[Given data — start]
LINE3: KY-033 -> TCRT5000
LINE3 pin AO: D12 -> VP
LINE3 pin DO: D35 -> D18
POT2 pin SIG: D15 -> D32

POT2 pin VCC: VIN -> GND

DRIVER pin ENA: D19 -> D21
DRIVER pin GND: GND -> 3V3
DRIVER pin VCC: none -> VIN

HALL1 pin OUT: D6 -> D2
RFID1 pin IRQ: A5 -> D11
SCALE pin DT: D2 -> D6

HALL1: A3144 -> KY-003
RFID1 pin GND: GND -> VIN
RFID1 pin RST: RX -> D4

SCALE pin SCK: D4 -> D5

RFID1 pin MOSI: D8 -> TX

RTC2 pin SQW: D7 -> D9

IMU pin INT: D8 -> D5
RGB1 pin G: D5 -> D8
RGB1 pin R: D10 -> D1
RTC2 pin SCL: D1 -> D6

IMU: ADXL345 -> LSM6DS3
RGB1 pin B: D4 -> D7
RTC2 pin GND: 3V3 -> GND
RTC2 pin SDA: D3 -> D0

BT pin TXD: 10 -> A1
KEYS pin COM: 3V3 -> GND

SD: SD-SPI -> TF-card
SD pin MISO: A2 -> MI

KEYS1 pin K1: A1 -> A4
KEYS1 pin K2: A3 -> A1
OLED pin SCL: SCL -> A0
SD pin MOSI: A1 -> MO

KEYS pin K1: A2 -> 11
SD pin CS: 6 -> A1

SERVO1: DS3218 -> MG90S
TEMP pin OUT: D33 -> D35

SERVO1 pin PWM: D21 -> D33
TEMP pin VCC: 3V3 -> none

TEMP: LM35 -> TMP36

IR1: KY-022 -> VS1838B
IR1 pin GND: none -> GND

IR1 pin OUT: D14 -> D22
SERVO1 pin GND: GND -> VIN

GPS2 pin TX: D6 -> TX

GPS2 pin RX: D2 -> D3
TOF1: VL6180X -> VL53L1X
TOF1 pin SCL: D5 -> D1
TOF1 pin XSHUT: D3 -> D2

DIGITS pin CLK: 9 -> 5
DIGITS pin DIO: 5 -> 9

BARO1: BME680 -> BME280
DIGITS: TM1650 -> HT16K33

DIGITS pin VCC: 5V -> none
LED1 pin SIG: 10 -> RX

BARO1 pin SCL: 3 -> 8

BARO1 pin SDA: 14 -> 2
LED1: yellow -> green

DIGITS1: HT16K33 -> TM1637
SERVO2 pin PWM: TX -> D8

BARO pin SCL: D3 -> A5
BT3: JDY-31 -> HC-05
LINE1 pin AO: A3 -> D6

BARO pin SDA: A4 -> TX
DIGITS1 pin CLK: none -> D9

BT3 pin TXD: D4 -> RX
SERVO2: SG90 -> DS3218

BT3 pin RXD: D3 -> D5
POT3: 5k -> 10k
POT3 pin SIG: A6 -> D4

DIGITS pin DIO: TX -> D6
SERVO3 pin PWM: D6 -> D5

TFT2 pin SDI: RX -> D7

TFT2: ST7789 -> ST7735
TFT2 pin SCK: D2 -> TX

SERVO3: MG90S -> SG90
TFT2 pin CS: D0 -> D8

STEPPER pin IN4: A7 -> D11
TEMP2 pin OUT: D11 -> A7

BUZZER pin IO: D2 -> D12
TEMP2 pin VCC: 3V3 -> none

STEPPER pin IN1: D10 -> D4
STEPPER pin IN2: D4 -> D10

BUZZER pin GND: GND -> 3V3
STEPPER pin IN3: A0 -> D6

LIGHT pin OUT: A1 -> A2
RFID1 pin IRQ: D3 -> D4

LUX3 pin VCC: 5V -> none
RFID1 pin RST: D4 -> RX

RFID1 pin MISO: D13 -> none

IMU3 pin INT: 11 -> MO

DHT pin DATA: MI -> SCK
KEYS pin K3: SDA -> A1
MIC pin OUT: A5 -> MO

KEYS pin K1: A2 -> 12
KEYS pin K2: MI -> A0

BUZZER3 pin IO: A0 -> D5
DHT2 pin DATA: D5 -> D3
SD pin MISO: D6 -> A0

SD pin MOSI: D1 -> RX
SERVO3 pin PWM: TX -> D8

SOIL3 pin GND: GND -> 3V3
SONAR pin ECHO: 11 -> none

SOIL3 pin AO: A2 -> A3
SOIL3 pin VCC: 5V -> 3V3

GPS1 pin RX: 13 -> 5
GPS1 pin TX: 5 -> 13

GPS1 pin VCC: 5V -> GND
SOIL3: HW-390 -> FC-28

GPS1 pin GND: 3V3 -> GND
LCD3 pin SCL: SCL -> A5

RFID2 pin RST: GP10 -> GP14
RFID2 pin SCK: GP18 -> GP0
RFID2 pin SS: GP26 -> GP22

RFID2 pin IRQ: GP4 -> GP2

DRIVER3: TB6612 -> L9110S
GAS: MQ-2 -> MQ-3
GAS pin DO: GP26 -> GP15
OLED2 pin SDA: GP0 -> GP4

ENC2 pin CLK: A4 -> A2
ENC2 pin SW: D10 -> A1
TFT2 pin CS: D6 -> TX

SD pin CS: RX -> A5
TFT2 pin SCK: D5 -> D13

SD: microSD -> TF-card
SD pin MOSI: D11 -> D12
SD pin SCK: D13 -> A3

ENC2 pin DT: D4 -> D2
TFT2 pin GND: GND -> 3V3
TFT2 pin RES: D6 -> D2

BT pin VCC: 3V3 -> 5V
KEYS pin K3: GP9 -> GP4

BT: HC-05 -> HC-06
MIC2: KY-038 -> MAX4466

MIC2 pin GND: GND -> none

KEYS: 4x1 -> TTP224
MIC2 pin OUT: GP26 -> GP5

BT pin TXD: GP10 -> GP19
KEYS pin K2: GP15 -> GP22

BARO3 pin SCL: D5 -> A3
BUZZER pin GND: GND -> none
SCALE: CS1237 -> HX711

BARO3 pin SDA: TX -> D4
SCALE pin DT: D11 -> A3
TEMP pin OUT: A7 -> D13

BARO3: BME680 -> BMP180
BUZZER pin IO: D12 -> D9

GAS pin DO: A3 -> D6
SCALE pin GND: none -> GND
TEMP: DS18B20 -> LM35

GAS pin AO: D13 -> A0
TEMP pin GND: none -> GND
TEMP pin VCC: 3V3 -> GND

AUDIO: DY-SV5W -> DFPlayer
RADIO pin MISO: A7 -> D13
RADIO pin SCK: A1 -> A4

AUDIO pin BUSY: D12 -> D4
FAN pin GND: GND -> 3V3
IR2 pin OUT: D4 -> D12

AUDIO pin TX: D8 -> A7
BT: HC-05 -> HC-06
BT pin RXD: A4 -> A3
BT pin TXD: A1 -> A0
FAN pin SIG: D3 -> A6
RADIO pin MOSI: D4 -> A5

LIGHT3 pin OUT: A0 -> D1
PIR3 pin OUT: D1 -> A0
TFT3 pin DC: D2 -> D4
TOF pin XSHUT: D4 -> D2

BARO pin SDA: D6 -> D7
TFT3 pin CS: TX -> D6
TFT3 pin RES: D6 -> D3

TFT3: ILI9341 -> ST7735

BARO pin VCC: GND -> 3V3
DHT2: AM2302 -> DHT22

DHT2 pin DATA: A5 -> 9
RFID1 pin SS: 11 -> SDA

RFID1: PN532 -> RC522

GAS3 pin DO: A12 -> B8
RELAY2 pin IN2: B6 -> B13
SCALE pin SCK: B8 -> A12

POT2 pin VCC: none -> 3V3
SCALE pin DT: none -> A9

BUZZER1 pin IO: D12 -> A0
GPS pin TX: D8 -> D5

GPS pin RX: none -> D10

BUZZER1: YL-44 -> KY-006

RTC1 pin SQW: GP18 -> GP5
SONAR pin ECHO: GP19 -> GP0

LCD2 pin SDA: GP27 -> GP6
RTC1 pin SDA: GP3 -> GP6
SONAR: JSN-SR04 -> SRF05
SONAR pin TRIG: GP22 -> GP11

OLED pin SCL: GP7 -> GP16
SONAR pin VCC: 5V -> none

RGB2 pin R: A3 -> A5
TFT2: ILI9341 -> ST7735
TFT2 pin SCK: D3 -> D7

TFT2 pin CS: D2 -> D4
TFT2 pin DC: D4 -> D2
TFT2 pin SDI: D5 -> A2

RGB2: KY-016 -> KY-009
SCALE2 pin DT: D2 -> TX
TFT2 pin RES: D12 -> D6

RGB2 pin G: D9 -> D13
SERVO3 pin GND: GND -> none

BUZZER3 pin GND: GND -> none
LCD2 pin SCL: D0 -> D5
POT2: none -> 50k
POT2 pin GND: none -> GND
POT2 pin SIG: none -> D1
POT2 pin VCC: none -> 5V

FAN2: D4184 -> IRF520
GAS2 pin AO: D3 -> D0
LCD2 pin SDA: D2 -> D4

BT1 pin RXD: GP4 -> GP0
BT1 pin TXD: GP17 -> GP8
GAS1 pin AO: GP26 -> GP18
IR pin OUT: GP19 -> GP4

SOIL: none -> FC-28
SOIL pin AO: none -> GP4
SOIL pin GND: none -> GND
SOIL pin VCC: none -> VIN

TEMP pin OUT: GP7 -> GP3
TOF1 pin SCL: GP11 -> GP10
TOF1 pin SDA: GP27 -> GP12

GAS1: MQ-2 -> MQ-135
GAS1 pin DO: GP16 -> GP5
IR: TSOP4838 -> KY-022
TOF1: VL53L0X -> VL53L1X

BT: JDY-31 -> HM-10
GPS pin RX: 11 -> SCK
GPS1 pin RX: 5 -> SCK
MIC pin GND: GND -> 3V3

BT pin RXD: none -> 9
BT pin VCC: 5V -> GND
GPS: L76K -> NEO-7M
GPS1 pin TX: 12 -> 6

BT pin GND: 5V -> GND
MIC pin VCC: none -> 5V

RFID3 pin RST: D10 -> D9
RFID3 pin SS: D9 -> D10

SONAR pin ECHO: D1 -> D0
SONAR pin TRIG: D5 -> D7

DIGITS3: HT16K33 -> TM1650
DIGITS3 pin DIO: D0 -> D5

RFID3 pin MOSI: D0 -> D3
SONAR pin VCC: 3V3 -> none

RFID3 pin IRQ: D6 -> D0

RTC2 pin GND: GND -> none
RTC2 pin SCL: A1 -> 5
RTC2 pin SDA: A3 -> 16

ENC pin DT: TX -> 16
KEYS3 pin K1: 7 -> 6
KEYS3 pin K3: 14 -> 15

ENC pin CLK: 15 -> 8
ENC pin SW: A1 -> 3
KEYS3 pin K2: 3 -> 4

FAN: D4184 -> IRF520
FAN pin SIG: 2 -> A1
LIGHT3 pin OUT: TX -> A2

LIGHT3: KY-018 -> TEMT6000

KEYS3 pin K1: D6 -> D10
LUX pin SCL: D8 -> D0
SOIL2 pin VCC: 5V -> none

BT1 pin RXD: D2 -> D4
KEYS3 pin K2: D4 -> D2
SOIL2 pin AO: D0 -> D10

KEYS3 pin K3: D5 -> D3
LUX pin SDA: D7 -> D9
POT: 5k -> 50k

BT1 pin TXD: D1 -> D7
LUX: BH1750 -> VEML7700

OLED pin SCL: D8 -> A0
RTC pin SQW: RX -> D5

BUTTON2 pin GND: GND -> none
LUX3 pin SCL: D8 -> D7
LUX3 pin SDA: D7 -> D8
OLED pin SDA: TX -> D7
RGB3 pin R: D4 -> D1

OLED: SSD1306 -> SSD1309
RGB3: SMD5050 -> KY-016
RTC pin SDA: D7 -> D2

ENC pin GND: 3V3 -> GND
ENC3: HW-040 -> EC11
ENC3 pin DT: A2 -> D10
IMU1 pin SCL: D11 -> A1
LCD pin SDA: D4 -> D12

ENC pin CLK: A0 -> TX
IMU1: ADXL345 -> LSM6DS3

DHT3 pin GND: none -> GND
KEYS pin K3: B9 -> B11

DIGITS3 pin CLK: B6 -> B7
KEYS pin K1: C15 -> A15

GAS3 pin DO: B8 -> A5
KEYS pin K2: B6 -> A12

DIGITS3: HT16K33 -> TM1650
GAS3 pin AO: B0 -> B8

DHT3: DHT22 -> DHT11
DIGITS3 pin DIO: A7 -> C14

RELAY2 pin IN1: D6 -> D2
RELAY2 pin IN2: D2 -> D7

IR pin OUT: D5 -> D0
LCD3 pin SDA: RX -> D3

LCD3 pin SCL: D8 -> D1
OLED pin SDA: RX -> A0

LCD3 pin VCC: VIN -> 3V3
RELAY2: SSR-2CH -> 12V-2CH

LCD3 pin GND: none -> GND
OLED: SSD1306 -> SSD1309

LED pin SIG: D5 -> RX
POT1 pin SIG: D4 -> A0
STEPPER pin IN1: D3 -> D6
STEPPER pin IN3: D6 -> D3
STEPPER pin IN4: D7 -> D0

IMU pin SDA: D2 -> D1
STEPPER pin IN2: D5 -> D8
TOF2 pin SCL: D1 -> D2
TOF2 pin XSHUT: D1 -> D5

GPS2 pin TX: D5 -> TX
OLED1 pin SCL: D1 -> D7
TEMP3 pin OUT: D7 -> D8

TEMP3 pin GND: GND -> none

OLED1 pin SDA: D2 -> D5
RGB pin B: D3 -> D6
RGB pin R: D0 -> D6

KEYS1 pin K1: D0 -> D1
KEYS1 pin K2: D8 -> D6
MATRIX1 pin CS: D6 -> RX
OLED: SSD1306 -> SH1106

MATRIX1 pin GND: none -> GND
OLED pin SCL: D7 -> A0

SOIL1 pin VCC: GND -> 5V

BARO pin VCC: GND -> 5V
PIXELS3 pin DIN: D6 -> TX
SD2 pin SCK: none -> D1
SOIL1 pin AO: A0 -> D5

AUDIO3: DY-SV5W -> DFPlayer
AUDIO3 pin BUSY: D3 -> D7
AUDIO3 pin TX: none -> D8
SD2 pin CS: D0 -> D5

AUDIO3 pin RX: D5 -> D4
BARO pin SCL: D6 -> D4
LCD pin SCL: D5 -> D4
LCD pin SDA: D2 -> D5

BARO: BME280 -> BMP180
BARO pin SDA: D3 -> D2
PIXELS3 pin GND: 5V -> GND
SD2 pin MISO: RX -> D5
[Given data — finish]
§ **Task brief**:
Using the records above, restate word for word the lines from the one with "OLED pin SCL: SCL -> A0" through the one with "IR1 pin GND: none -> GND", both included.

§ **Final answer**:
OLED pin SCL: SCL -> A0
SD pin MOSI: A1 -> MO

KEYS pin K1: A2 -> 11
SD pin CS: 6 -> A1

SERVO1: DS3218 -> MG90S
TEMP pin OUT: D33 -> D35

SERVO1 pin PWM: D21 -> D33
TEMP pin VCC: 3V3 -> none

TEMP: LM35 -> TMP36

IR1: KY-022 -> VS1838B
IR1 pin GND: none -> GND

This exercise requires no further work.